Request:
Tally the lines in the material that contain the string "kern", treating uppercase and lowercase as different. Give only the number.

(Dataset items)
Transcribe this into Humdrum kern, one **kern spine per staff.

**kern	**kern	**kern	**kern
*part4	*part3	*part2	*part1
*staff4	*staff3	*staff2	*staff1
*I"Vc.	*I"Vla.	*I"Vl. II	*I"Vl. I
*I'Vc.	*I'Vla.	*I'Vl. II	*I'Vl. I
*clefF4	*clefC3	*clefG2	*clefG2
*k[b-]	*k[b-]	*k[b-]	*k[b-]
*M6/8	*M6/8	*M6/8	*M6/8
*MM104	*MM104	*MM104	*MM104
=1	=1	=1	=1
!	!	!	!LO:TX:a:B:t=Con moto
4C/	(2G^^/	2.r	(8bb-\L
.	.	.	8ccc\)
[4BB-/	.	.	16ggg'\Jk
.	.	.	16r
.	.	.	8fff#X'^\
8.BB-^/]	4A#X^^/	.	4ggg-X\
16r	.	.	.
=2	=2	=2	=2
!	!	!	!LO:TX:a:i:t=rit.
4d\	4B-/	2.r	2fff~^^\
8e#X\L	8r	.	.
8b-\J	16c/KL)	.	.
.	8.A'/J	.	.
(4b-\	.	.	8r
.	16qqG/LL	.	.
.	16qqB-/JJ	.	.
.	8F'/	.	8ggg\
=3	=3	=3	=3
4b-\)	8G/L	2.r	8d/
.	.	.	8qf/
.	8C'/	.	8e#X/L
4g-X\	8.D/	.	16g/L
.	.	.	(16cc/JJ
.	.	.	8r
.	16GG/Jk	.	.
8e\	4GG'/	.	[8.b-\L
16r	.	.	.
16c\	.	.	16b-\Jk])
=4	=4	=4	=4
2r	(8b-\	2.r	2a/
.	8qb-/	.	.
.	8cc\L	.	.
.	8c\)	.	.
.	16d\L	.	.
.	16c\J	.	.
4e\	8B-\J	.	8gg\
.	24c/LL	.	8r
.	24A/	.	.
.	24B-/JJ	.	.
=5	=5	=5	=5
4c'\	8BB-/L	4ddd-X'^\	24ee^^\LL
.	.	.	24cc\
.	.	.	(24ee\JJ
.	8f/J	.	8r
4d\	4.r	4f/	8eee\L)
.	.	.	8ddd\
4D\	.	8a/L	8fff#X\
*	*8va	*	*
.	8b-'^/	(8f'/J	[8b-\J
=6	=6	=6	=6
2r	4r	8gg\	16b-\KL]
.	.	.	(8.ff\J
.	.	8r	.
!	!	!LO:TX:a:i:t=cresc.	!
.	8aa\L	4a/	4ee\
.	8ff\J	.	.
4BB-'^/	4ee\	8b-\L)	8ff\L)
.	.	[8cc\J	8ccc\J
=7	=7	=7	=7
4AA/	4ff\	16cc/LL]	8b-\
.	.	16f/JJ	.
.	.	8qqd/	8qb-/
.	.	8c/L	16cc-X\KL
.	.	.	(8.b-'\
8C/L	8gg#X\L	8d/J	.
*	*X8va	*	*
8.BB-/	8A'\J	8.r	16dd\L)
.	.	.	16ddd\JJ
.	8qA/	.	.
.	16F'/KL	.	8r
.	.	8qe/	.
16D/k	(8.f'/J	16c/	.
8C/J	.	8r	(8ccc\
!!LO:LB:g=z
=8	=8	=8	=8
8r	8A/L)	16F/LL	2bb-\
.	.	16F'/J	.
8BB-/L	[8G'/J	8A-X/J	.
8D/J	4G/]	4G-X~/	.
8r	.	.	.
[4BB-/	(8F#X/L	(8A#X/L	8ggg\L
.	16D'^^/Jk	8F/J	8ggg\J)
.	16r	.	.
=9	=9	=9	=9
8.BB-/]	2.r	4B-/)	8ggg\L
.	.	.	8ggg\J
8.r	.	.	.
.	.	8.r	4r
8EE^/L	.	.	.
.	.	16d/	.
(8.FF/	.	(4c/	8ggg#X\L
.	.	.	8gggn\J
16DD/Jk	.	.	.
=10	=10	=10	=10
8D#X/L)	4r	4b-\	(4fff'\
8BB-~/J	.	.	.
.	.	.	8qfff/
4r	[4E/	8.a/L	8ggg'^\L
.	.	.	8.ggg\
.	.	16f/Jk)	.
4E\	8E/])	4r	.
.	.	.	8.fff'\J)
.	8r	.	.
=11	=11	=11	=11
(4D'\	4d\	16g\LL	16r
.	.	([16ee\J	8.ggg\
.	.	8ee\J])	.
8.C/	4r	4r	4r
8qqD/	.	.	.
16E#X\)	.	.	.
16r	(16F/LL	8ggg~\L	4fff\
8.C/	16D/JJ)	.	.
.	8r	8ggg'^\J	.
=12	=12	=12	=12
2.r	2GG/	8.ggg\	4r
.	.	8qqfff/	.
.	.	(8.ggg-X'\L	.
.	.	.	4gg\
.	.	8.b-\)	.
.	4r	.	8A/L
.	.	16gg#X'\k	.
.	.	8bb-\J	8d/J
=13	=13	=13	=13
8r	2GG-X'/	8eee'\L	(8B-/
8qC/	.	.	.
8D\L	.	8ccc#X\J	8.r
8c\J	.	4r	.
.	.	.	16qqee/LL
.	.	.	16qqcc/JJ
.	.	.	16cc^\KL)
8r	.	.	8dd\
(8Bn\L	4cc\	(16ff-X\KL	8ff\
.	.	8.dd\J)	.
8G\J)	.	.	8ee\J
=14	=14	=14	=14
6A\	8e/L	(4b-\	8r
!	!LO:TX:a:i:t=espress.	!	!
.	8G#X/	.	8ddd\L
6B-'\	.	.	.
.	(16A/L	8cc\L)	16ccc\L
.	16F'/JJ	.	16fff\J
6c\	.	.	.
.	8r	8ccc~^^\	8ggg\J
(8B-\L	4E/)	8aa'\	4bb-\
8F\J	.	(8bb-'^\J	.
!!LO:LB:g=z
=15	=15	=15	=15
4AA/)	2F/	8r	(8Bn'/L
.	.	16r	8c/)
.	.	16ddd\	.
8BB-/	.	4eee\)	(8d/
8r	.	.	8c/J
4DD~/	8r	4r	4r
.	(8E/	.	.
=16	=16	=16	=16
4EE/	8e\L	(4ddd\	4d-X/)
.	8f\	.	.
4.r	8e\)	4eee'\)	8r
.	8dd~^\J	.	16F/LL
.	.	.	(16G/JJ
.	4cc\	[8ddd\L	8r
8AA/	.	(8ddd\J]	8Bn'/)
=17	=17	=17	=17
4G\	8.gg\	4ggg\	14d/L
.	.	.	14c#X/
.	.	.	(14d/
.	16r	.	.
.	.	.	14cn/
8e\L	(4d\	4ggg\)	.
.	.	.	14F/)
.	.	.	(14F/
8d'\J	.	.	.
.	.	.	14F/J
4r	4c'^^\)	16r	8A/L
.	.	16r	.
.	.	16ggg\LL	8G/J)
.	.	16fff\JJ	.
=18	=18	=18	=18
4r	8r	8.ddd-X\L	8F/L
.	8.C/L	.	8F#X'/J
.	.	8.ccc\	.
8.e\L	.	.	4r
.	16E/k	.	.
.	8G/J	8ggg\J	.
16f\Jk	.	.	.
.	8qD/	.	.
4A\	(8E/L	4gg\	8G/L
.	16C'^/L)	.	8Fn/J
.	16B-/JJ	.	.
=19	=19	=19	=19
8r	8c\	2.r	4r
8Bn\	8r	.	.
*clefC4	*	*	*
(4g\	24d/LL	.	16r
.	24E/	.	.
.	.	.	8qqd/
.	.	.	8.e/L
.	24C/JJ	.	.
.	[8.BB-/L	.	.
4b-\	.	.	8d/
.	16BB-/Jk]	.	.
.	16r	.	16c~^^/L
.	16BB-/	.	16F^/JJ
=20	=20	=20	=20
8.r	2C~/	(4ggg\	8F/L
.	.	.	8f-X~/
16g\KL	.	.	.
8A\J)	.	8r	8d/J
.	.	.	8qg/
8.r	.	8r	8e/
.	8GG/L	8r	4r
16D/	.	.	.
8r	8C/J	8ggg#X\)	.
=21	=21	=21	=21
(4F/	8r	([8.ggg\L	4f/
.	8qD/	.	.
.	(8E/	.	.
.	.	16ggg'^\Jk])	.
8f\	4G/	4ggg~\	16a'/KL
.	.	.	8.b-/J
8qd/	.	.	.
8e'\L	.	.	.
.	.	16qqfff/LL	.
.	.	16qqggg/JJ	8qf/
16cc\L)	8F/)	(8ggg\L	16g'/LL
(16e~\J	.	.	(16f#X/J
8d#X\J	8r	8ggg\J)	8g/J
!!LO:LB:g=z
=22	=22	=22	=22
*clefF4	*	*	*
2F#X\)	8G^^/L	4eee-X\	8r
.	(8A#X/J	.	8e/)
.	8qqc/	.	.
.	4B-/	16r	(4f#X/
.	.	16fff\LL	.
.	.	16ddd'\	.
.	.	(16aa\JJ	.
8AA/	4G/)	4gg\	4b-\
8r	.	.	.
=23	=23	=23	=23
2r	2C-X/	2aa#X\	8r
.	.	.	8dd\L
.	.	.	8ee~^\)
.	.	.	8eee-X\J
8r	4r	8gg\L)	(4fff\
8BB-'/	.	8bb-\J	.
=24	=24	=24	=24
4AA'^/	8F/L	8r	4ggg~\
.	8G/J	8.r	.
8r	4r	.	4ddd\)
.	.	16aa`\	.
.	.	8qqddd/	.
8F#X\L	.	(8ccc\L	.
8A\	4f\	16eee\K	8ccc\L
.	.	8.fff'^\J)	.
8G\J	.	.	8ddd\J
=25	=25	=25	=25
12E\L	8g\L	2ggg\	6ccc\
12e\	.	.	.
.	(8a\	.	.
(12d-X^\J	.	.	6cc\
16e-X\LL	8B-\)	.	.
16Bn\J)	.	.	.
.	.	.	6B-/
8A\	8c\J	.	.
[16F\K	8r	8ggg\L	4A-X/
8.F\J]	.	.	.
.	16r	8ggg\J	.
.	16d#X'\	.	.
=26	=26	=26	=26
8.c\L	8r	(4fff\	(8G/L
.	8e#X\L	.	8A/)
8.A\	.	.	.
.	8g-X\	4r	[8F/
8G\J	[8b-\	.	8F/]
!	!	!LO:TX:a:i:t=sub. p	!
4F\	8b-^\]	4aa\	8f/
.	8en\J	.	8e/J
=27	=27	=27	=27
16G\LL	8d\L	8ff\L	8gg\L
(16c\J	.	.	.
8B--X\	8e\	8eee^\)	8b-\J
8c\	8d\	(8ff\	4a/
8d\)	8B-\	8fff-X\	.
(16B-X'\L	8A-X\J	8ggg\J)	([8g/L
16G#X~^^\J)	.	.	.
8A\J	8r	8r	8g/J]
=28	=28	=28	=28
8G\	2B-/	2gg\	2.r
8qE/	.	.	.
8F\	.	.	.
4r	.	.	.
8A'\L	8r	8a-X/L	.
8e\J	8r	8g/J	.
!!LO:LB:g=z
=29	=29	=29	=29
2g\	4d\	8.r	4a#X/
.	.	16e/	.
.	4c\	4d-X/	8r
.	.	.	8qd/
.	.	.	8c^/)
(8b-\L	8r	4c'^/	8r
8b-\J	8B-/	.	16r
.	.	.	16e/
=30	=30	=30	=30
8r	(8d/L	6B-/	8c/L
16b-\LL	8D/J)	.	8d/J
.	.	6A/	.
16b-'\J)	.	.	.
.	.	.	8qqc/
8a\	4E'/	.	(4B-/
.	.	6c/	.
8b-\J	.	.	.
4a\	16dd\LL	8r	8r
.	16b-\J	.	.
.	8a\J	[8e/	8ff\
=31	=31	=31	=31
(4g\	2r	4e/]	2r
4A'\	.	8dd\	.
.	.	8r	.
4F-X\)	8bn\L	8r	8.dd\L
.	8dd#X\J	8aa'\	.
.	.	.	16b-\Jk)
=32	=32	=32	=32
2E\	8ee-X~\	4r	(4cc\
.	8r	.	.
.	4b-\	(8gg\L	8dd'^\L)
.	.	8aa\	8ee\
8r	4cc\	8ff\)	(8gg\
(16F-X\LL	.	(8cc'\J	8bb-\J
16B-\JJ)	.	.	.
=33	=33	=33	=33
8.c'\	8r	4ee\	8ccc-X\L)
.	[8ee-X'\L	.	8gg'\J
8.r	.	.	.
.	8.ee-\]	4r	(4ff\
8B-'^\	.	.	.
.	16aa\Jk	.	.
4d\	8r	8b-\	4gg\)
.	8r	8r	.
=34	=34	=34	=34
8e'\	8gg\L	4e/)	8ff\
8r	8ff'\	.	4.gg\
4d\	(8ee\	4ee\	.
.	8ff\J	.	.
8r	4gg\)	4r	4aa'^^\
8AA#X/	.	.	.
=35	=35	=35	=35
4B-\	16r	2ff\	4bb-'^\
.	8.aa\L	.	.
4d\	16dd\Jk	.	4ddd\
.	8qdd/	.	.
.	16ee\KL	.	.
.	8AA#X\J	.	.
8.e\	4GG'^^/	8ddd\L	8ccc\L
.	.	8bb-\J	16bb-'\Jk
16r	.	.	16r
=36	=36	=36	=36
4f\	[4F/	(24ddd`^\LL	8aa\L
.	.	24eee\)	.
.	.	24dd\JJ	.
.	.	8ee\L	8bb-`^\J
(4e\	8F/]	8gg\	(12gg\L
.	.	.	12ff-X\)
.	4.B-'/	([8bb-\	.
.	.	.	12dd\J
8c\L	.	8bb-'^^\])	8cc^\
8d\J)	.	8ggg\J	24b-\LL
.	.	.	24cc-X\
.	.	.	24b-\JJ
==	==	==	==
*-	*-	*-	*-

Solution for this task:
2